[[ Recorded information open ]]

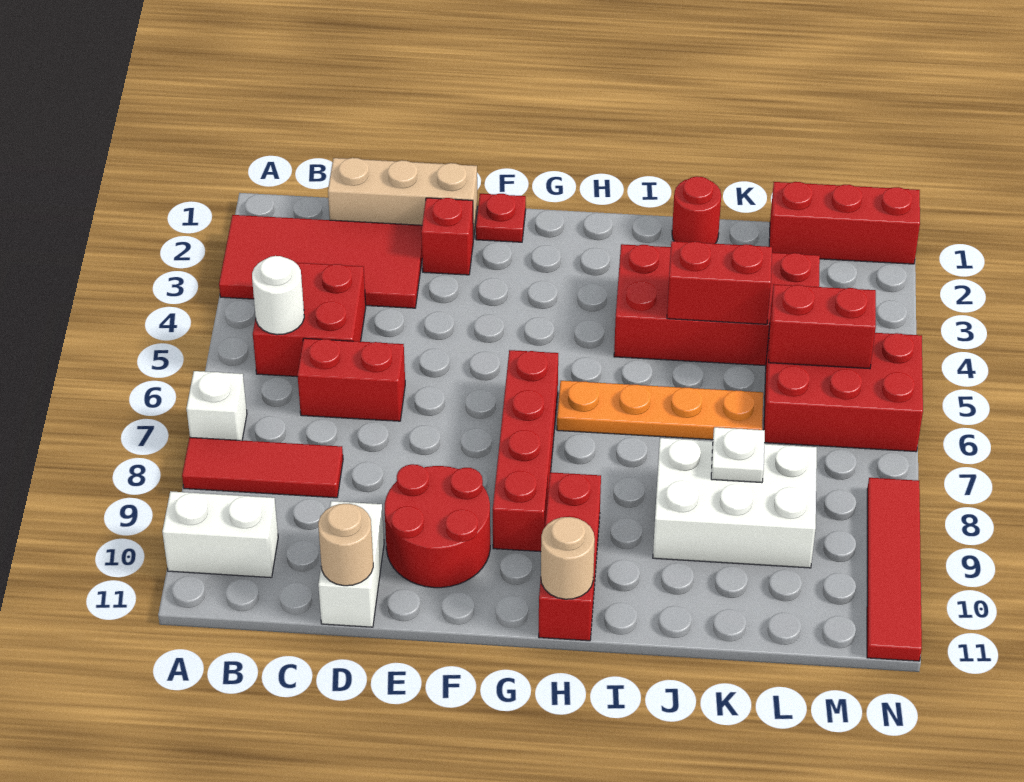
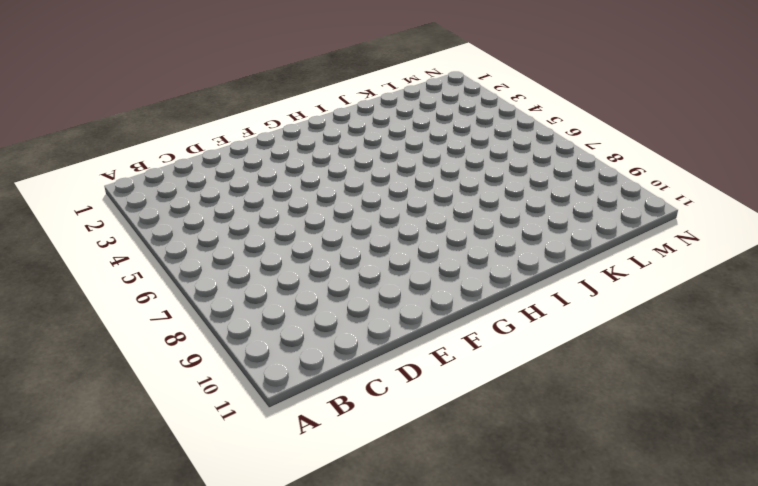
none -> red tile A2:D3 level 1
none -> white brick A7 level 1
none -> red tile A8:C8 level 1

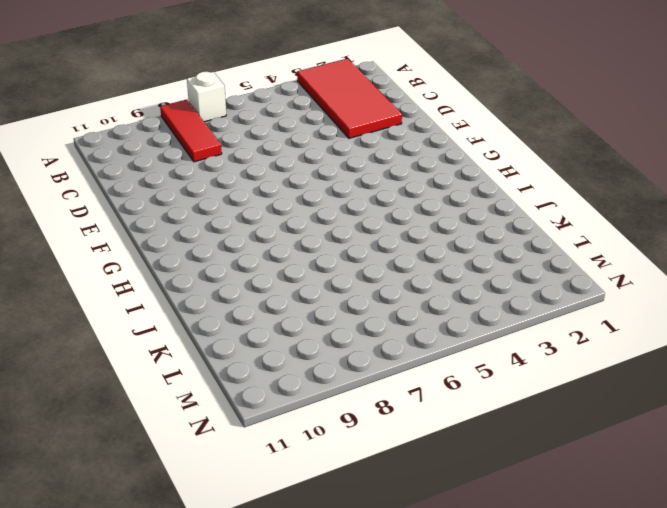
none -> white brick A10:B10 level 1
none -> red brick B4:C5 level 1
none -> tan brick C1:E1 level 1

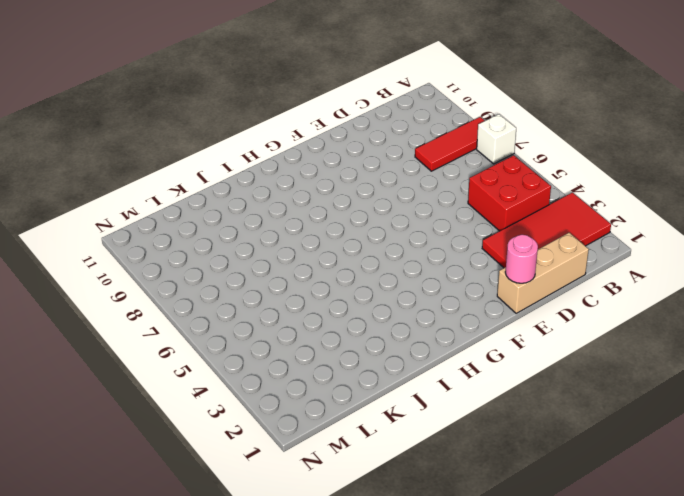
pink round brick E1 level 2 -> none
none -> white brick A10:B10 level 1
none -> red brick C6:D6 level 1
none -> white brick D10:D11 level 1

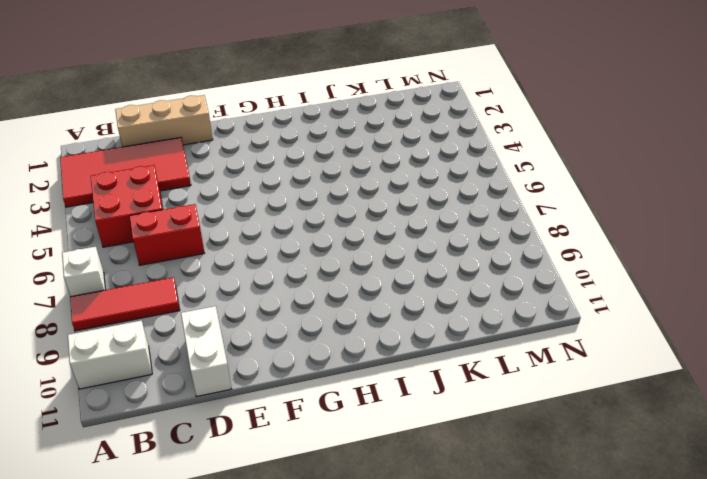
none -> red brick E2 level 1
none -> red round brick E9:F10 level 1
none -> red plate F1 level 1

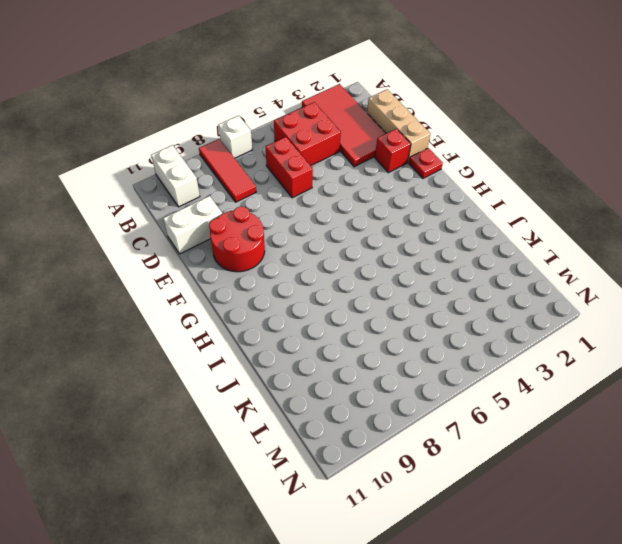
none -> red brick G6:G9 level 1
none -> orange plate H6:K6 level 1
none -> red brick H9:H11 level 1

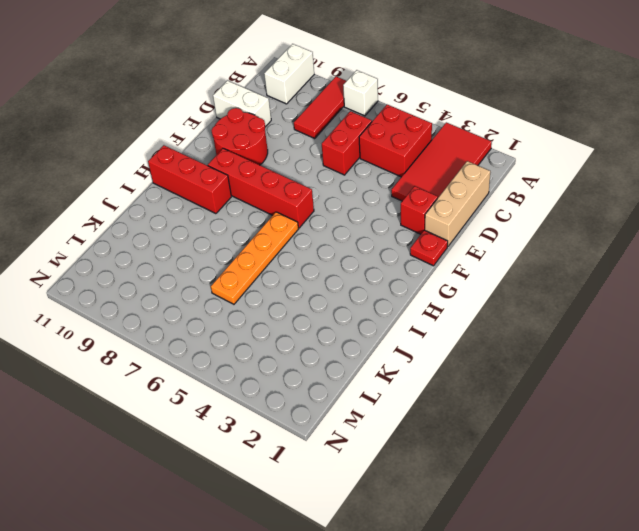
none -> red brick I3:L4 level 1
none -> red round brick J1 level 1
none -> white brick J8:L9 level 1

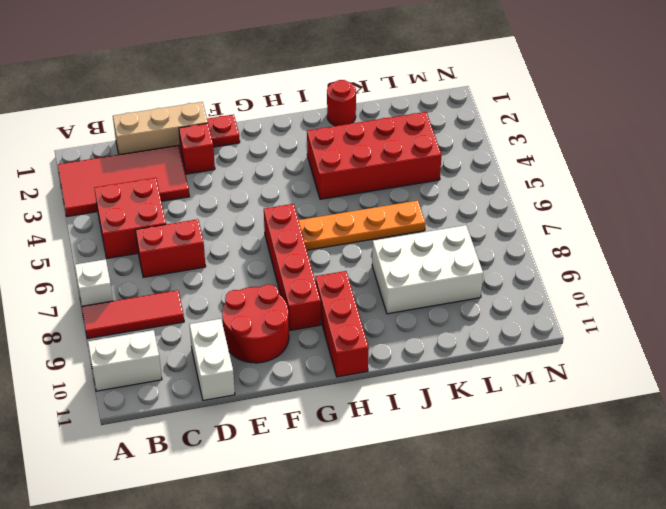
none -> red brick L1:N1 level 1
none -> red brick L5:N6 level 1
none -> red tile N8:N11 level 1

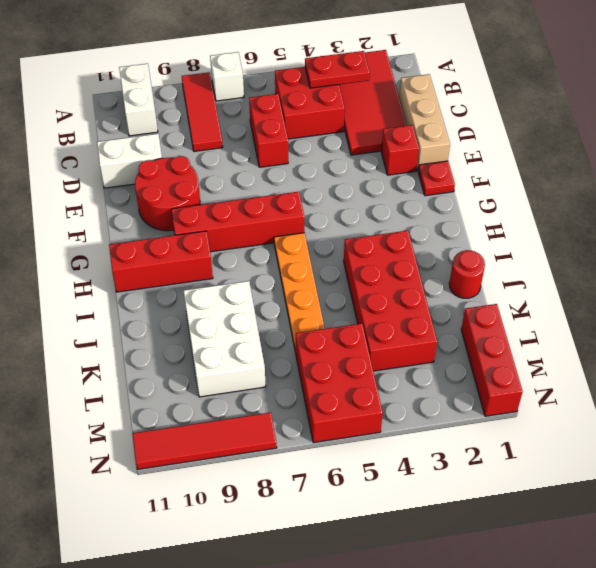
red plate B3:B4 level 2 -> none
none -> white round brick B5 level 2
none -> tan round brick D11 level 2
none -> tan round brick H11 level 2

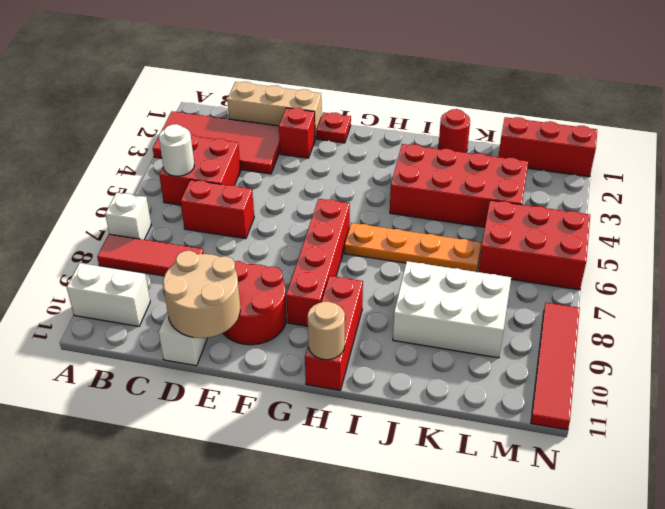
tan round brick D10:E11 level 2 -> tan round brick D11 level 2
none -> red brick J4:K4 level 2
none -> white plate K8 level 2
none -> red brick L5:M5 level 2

[[ Recorded information closed ]]

#### [What the exercise asks]
Word for word, write out the lines above running from the one with "none -> white brick A7 level 1" up to and including the one with "none -> tan round brick H11 level 2". Drop any picture.

#### [Answer to this task]
none -> white brick A7 level 1
none -> red tile A8:C8 level 1

none -> white brick A10:B10 level 1
none -> red brick B4:C5 level 1
none -> tan brick C1:E1 level 1

pink round brick E1 level 2 -> none
none -> white brick A10:B10 level 1
none -> red brick C6:D6 level 1
none -> white brick D10:D11 level 1

none -> red brick E2 level 1
none -> red round brick E9:F10 level 1
none -> red plate F1 level 1

none -> red brick G6:G9 level 1
none -> orange plate H6:K6 level 1
none -> red brick H9:H11 level 1

none -> red brick I3:L4 level 1
none -> red round brick J1 level 1
none -> white brick J8:L9 level 1

none -> red brick L1:N1 level 1
none -> red brick L5:N6 level 1
none -> red tile N8:N11 level 1

red plate B3:B4 level 2 -> none
none -> white round brick B5 level 2
none -> tan round brick D11 level 2
none -> tan round brick H11 level 2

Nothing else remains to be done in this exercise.